CHALLENGE —
Could you write out the material below again, substituting "gray rectangle" for every "yellow rectangle" and changing nothing else? Leave the pictures out of your answer.

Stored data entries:
──────────

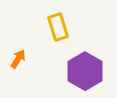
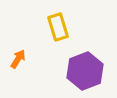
purple hexagon: rotated 9 degrees clockwise
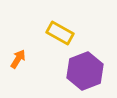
yellow rectangle: moved 2 px right, 6 px down; rotated 44 degrees counterclockwise
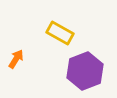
orange arrow: moved 2 px left
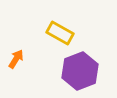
purple hexagon: moved 5 px left
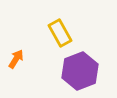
yellow rectangle: rotated 32 degrees clockwise
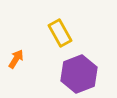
purple hexagon: moved 1 px left, 3 px down
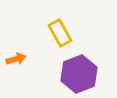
orange arrow: rotated 42 degrees clockwise
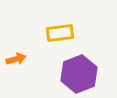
yellow rectangle: rotated 68 degrees counterclockwise
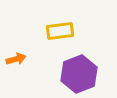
yellow rectangle: moved 2 px up
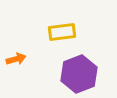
yellow rectangle: moved 2 px right, 1 px down
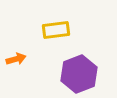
yellow rectangle: moved 6 px left, 2 px up
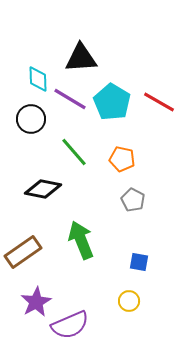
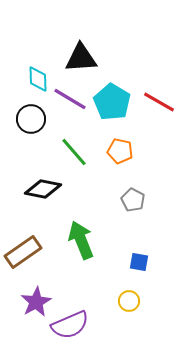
orange pentagon: moved 2 px left, 8 px up
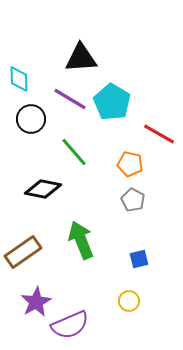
cyan diamond: moved 19 px left
red line: moved 32 px down
orange pentagon: moved 10 px right, 13 px down
blue square: moved 3 px up; rotated 24 degrees counterclockwise
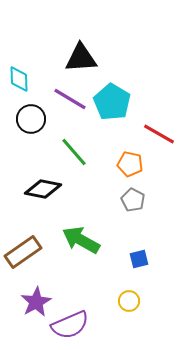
green arrow: rotated 39 degrees counterclockwise
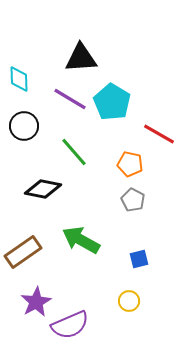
black circle: moved 7 px left, 7 px down
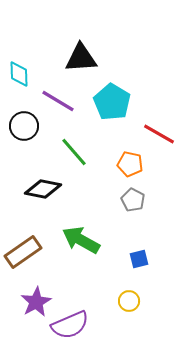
cyan diamond: moved 5 px up
purple line: moved 12 px left, 2 px down
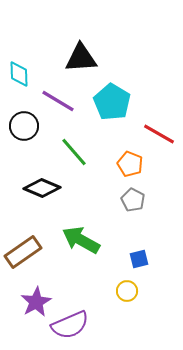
orange pentagon: rotated 10 degrees clockwise
black diamond: moved 1 px left, 1 px up; rotated 12 degrees clockwise
yellow circle: moved 2 px left, 10 px up
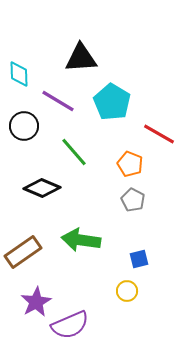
green arrow: rotated 21 degrees counterclockwise
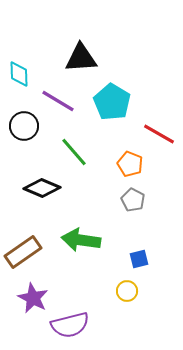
purple star: moved 3 px left, 4 px up; rotated 16 degrees counterclockwise
purple semicircle: rotated 9 degrees clockwise
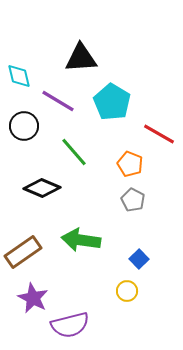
cyan diamond: moved 2 px down; rotated 12 degrees counterclockwise
blue square: rotated 30 degrees counterclockwise
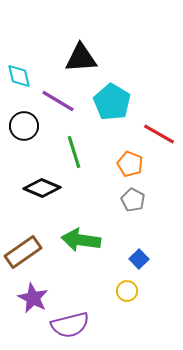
green line: rotated 24 degrees clockwise
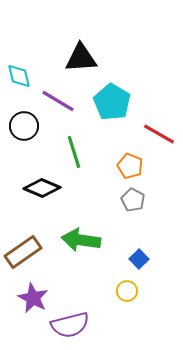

──────────

EXERCISE ANSWER —
purple hexagon: rotated 9 degrees clockwise
gray rectangle: moved 2 px right, 6 px down; rotated 44 degrees counterclockwise
orange arrow: moved 2 px left
purple hexagon: moved 5 px left
gray rectangle: rotated 32 degrees clockwise
purple hexagon: moved 1 px left, 3 px down
orange arrow: rotated 42 degrees clockwise
gray rectangle: rotated 68 degrees counterclockwise
gray rectangle: moved 2 px up
gray rectangle: moved 2 px right, 1 px down
gray rectangle: moved 6 px left, 2 px up
orange pentagon: moved 2 px left, 8 px up
cyan diamond: moved 19 px left
red line: moved 32 px down
orange pentagon: moved 10 px right, 13 px down
blue square: moved 3 px up; rotated 24 degrees counterclockwise
green arrow: rotated 39 degrees counterclockwise
black circle: moved 7 px left, 7 px down
cyan diamond: moved 5 px up
purple line: moved 12 px left, 2 px down
orange pentagon: rotated 10 degrees clockwise
black diamond: moved 1 px left, 1 px up; rotated 12 degrees clockwise
yellow circle: moved 2 px left, 10 px up
green arrow: rotated 21 degrees counterclockwise
purple star: moved 3 px left, 4 px up; rotated 16 degrees counterclockwise
purple semicircle: rotated 9 degrees clockwise
cyan diamond: moved 2 px down; rotated 12 degrees counterclockwise
blue square: rotated 30 degrees counterclockwise
green line: rotated 24 degrees clockwise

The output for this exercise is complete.